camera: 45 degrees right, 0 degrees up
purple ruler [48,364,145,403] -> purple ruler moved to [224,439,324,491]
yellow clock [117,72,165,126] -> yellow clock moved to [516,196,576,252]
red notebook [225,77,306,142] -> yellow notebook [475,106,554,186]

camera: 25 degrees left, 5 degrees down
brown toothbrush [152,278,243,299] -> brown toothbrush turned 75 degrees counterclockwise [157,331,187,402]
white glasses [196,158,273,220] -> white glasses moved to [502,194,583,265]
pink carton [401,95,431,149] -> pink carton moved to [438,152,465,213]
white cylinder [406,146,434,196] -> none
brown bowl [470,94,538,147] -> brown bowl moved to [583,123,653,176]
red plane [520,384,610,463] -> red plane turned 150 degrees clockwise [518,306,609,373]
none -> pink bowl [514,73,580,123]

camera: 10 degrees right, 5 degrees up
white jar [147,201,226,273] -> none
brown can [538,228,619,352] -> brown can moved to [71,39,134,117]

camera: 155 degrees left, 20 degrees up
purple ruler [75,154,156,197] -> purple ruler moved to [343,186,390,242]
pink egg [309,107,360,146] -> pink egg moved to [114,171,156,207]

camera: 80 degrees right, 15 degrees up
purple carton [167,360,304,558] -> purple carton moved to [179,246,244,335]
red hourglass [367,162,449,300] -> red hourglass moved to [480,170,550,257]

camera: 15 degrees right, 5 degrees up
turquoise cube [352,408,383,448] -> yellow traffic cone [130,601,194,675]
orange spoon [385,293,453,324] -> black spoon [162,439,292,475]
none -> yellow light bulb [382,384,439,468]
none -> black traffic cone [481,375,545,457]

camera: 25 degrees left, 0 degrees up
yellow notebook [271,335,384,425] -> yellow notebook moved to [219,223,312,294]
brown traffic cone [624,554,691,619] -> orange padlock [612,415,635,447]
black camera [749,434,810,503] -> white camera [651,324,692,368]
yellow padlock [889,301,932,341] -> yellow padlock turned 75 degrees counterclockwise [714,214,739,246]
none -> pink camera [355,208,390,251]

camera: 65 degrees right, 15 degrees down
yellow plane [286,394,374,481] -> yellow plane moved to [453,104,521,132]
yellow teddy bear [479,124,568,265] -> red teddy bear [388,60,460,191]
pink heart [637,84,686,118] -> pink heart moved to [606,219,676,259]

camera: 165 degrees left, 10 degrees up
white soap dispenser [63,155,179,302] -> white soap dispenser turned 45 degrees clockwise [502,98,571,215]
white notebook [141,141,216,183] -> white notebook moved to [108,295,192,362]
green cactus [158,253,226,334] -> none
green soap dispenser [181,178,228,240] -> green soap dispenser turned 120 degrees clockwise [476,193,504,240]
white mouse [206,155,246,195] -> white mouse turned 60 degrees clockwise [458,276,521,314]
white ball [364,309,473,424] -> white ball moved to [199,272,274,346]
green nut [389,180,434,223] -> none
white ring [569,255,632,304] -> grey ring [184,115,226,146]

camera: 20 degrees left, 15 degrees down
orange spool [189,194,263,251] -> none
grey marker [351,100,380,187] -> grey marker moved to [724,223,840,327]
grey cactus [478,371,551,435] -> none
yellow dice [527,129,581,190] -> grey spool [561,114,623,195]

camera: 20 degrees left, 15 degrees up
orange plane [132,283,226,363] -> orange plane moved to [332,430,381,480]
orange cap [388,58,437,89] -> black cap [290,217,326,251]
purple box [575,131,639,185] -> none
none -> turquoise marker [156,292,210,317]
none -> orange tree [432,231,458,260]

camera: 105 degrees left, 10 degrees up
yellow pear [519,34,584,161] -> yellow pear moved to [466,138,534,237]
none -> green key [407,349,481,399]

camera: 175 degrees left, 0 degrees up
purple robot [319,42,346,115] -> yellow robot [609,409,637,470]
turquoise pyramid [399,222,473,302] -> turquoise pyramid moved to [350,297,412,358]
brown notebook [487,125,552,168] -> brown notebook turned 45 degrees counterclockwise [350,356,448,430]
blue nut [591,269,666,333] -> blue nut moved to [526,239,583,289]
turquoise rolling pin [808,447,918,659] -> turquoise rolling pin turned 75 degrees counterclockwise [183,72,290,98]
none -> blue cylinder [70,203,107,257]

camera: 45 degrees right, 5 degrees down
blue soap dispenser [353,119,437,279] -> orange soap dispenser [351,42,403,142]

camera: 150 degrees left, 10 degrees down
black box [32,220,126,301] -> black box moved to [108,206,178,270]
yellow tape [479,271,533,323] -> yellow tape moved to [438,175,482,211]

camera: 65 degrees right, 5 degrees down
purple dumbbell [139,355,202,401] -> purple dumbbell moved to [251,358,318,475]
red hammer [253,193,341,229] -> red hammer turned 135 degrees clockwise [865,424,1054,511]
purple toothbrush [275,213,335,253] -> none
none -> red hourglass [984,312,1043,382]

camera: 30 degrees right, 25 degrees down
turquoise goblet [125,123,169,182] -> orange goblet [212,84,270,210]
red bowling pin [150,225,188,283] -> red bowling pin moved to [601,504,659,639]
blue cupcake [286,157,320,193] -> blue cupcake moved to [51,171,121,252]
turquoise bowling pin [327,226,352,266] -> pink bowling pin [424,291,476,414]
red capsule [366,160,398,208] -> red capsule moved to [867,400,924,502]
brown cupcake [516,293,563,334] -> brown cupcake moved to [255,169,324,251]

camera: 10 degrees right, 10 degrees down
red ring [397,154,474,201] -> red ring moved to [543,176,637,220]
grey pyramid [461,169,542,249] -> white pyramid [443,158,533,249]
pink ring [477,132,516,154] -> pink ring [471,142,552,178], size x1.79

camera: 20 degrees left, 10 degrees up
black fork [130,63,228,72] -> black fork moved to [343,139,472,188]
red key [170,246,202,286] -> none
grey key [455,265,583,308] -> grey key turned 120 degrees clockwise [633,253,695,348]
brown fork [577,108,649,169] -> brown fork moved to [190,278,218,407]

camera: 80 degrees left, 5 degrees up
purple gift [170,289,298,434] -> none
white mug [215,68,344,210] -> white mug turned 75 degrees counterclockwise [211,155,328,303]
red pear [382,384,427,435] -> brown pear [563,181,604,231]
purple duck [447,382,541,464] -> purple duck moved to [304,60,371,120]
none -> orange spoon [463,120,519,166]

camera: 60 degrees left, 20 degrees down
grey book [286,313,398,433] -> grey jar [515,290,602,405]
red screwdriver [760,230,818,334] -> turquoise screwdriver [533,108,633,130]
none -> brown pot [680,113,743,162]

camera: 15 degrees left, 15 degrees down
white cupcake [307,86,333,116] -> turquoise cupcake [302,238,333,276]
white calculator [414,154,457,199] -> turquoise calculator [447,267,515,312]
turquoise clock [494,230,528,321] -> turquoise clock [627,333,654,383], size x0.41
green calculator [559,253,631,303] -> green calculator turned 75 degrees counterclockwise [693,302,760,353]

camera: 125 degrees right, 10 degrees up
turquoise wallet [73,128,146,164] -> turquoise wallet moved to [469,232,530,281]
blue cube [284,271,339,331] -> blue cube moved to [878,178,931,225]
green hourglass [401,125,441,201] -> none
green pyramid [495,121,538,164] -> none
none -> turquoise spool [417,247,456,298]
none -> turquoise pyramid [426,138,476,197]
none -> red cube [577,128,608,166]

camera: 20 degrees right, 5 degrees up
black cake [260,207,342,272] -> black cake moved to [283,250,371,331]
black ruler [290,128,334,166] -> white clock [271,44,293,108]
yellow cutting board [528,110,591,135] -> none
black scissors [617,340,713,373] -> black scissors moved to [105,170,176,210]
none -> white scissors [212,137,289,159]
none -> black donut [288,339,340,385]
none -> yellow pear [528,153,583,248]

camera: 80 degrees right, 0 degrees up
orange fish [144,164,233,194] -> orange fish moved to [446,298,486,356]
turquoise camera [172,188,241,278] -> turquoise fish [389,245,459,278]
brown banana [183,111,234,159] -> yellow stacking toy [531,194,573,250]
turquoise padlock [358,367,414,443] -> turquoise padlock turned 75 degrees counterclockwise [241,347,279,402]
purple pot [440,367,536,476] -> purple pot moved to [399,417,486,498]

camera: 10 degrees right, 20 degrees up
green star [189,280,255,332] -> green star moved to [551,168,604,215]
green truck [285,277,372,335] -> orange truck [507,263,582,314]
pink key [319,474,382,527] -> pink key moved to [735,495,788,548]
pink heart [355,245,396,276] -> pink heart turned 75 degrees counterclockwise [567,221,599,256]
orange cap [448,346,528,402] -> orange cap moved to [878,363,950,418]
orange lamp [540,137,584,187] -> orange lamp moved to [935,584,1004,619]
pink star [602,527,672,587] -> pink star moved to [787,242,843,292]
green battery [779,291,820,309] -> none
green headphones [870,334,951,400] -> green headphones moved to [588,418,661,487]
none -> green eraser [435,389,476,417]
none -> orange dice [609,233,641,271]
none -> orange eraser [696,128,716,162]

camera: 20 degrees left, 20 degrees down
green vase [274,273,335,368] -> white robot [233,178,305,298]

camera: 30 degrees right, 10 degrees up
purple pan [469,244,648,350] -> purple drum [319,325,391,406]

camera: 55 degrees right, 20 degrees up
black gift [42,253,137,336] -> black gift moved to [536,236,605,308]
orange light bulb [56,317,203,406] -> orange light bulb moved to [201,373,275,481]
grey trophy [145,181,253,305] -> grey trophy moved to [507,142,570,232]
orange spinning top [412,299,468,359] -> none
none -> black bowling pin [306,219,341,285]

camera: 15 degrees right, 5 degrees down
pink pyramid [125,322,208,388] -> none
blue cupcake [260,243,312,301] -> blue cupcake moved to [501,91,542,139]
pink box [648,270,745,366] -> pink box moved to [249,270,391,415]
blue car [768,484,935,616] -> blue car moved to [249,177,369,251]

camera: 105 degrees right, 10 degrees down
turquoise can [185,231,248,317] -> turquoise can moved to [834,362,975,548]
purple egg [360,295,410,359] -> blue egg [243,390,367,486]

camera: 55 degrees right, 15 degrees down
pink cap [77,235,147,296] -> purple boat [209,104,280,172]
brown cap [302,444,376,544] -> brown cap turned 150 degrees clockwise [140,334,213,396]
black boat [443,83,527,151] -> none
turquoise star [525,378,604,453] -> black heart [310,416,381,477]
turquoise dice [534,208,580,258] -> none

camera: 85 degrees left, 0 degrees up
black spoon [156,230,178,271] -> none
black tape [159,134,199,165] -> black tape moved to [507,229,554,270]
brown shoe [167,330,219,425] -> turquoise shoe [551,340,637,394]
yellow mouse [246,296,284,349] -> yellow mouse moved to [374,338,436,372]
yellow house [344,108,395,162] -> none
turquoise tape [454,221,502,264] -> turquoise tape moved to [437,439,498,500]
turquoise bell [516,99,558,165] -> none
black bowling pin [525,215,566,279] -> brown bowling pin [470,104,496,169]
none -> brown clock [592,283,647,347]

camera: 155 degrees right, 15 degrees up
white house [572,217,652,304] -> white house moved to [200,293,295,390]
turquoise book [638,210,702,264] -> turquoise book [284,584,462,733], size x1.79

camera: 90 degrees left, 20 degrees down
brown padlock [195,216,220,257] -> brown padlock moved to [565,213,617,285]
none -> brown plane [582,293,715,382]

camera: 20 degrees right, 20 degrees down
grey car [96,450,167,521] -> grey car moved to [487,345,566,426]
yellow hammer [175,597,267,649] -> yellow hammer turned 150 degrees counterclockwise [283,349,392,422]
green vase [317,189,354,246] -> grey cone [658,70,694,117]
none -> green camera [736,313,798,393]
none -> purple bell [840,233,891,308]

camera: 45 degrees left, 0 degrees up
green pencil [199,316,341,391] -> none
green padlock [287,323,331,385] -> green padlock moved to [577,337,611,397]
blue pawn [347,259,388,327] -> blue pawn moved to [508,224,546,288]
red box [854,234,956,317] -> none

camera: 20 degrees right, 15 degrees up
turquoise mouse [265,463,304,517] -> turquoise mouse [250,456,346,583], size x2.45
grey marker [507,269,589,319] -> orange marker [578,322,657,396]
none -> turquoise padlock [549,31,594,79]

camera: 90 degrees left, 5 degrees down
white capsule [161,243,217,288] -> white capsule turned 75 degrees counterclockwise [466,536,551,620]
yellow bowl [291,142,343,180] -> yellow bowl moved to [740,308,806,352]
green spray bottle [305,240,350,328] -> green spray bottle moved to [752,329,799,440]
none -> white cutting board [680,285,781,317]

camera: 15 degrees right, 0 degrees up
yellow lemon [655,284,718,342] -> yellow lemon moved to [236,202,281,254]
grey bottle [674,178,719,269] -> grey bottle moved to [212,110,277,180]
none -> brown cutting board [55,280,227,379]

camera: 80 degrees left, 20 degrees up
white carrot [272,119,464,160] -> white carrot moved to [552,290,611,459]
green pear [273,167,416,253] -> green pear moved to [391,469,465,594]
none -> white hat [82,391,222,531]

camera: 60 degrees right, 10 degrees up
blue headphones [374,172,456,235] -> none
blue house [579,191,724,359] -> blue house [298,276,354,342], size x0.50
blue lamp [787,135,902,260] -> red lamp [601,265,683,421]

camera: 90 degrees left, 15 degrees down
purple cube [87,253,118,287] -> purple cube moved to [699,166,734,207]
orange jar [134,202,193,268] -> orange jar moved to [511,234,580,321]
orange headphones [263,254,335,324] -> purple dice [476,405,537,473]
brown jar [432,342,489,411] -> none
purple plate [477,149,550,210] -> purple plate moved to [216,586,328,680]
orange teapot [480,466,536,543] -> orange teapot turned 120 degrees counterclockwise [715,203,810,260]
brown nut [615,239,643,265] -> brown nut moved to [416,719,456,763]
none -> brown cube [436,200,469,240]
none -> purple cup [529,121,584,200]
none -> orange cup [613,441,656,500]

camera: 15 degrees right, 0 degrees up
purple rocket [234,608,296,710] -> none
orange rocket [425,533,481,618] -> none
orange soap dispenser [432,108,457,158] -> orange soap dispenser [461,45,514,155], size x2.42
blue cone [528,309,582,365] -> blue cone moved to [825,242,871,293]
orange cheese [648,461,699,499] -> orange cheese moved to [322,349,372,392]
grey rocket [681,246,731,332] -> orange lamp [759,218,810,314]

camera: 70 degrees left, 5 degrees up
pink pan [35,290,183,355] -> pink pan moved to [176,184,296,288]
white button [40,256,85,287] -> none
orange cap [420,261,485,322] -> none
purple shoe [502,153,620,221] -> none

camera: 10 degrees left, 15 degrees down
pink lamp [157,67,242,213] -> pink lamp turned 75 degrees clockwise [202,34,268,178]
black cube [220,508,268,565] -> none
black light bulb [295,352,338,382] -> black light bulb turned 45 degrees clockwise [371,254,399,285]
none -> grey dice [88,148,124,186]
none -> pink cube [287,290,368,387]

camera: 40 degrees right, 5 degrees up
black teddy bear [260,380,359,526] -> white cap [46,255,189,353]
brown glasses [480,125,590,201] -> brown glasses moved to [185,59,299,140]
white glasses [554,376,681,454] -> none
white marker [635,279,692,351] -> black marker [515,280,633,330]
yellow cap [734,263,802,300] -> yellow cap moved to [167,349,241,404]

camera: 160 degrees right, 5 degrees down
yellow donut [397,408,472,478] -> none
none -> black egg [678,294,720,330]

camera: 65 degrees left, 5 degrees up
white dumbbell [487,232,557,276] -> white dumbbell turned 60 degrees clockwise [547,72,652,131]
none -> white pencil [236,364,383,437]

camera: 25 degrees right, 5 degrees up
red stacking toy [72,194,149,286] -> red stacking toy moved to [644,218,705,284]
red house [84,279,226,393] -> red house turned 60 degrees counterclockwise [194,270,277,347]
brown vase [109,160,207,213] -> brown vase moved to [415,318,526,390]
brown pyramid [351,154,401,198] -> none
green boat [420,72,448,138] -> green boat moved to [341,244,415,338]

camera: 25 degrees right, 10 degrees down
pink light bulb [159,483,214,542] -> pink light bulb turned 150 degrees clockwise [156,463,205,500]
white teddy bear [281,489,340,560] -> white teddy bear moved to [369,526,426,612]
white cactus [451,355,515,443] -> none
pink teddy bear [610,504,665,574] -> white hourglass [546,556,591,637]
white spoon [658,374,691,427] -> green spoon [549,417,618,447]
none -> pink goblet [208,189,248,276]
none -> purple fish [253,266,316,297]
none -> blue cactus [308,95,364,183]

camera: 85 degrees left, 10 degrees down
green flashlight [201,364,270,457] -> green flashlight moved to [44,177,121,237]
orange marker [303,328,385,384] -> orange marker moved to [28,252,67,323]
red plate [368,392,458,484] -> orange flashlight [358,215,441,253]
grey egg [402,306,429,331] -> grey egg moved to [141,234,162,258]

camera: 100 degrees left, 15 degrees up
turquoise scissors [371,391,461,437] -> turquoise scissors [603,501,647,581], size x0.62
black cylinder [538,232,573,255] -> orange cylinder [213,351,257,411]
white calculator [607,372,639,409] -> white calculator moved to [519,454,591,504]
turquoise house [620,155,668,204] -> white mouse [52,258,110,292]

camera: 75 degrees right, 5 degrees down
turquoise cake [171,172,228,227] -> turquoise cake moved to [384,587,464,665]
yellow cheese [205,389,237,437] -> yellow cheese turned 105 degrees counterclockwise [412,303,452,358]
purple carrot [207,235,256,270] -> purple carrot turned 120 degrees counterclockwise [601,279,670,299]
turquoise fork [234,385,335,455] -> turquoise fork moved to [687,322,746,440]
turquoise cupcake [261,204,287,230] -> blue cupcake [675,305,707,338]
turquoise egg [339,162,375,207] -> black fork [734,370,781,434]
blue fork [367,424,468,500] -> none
....
§ TASK INSTRUCTIONS
Your response should consist solely of the lines from the one that holds "purple carrot [207,235,256,270]" through the end of the listing above, reproduced exactly.

§ SOLUTION
purple carrot [207,235,256,270] -> purple carrot turned 120 degrees counterclockwise [601,279,670,299]
turquoise fork [234,385,335,455] -> turquoise fork moved to [687,322,746,440]
turquoise cupcake [261,204,287,230] -> blue cupcake [675,305,707,338]
turquoise egg [339,162,375,207] -> black fork [734,370,781,434]
blue fork [367,424,468,500] -> none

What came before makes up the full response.